**TASK TO CARRY OUT**
Nothing is needed except the lines below that run from the one with "gray square: (18, 53) -> (34, 73), moved" through the one with "black L-shape: (60, 149)", repeated exactly.

**MATERIAL FOR THE TASK**
=== Section Start ===

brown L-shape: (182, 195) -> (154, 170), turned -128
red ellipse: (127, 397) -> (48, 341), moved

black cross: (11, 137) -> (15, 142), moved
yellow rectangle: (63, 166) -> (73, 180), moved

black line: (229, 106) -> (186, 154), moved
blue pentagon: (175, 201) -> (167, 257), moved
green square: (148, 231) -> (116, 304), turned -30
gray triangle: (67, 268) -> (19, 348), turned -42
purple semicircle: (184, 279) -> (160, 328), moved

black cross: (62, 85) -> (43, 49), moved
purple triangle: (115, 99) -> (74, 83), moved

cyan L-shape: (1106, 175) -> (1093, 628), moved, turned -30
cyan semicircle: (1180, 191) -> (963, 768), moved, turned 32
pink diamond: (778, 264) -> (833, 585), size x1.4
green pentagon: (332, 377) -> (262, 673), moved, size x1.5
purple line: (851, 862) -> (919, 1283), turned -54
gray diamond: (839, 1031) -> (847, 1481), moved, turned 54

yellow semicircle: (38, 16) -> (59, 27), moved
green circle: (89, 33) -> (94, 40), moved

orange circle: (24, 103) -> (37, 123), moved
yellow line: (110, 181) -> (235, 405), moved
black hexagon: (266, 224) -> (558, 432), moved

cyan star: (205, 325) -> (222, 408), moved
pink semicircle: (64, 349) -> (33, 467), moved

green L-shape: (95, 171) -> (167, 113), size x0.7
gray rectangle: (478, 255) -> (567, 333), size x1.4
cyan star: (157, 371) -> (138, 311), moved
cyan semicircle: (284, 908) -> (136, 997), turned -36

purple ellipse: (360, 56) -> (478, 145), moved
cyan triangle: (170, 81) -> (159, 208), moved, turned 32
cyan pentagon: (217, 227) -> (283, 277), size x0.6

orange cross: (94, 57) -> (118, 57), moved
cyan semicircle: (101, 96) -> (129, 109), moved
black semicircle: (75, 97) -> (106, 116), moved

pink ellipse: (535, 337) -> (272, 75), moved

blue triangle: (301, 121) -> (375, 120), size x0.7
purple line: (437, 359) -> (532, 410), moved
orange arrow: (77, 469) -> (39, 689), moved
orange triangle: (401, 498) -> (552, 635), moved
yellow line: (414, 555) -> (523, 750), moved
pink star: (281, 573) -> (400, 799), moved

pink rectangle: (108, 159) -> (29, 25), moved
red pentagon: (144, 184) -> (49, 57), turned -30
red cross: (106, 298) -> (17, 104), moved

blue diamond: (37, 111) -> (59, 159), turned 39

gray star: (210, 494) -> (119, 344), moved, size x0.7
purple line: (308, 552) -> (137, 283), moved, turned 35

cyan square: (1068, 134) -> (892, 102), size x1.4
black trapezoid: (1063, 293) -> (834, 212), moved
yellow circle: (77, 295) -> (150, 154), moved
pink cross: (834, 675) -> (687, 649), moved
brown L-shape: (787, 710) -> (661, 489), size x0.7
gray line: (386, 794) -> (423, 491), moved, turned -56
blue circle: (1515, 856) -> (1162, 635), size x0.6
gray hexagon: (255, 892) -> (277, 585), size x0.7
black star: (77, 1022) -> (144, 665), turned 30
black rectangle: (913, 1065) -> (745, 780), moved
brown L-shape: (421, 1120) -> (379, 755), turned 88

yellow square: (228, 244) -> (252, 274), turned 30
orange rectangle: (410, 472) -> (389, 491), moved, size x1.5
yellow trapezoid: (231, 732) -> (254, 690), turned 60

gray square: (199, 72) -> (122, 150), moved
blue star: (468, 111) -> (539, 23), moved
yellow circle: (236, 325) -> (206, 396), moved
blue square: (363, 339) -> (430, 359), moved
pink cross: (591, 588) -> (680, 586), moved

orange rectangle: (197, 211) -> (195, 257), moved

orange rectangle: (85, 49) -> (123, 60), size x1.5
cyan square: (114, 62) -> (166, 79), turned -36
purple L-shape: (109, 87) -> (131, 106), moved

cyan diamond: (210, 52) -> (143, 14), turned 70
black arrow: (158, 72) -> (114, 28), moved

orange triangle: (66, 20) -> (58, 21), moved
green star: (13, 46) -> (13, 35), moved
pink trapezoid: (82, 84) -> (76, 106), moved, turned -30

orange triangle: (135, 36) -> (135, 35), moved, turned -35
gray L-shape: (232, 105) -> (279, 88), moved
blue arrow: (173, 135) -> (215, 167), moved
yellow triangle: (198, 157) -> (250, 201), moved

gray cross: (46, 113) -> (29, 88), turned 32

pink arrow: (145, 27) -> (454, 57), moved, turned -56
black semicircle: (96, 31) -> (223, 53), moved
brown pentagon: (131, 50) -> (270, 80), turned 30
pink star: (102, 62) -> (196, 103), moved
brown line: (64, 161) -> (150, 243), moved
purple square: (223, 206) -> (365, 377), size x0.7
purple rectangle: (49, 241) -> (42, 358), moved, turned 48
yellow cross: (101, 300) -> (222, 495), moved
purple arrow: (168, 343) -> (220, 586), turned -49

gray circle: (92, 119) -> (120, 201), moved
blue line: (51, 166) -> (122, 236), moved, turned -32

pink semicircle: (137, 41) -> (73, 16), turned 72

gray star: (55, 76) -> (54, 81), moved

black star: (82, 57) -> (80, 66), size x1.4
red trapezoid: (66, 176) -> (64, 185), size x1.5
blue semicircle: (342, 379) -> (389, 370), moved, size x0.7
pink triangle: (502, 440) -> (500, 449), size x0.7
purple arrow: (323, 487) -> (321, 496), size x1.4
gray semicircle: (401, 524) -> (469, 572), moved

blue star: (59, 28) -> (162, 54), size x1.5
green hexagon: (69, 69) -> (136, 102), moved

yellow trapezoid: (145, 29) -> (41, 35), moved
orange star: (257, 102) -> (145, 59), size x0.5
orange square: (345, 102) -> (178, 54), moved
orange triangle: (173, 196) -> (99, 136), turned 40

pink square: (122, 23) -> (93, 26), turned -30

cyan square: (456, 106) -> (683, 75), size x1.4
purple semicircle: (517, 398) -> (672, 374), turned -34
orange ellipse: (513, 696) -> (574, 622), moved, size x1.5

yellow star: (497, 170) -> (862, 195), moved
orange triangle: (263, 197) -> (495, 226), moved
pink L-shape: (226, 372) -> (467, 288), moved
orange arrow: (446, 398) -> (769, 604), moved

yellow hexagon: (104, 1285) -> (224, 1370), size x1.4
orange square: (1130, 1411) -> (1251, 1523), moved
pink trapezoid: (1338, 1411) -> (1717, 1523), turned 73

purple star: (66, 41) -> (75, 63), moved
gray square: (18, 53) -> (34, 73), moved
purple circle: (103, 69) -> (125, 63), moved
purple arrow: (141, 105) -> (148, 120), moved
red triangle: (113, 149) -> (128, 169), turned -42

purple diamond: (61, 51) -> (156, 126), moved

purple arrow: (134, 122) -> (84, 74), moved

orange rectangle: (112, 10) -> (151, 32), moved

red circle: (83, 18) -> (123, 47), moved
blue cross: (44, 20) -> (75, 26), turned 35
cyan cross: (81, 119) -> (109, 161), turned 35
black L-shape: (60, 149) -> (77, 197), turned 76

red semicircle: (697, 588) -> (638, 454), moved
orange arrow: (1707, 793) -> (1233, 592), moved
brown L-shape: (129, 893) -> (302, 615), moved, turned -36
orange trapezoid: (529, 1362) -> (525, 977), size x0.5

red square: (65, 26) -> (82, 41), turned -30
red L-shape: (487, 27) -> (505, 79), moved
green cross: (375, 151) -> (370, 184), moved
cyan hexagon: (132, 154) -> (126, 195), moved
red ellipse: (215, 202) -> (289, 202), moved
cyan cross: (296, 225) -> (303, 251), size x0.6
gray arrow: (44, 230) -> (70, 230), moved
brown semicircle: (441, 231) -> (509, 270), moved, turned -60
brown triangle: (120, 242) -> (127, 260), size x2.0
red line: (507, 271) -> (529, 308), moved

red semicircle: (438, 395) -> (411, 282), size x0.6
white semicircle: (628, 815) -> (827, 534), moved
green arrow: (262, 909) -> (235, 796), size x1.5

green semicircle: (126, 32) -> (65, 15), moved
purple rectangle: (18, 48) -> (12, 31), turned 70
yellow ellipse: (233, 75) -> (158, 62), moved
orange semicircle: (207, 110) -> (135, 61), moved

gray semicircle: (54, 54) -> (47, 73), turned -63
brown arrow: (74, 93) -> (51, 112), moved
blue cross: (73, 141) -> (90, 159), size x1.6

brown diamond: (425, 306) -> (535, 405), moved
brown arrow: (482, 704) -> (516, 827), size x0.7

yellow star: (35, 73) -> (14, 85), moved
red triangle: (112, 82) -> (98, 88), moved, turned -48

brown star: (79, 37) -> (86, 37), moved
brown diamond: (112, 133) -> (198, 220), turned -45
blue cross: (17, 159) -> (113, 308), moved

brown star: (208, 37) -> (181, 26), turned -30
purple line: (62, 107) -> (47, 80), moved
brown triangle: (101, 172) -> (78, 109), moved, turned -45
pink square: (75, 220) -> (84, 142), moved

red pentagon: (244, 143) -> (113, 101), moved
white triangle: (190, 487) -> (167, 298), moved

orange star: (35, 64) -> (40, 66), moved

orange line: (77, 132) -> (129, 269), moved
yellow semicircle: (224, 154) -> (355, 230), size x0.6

=== Section End ===

**TASK OUTPUT**
gray square: (18, 53) -> (34, 73), moved
purple circle: (103, 69) -> (125, 63), moved
purple arrow: (141, 105) -> (148, 120), moved
red triangle: (113, 149) -> (128, 169), turned -42

purple diamond: (61, 51) -> (156, 126), moved

purple arrow: (134, 122) -> (84, 74), moved

orange rectangle: (112, 10) -> (151, 32), moved

red circle: (83, 18) -> (123, 47), moved
blue cross: (44, 20) -> (75, 26), turned 35
cyan cross: (81, 119) -> (109, 161), turned 35
black L-shape: (60, 149) -> (77, 197), turned 76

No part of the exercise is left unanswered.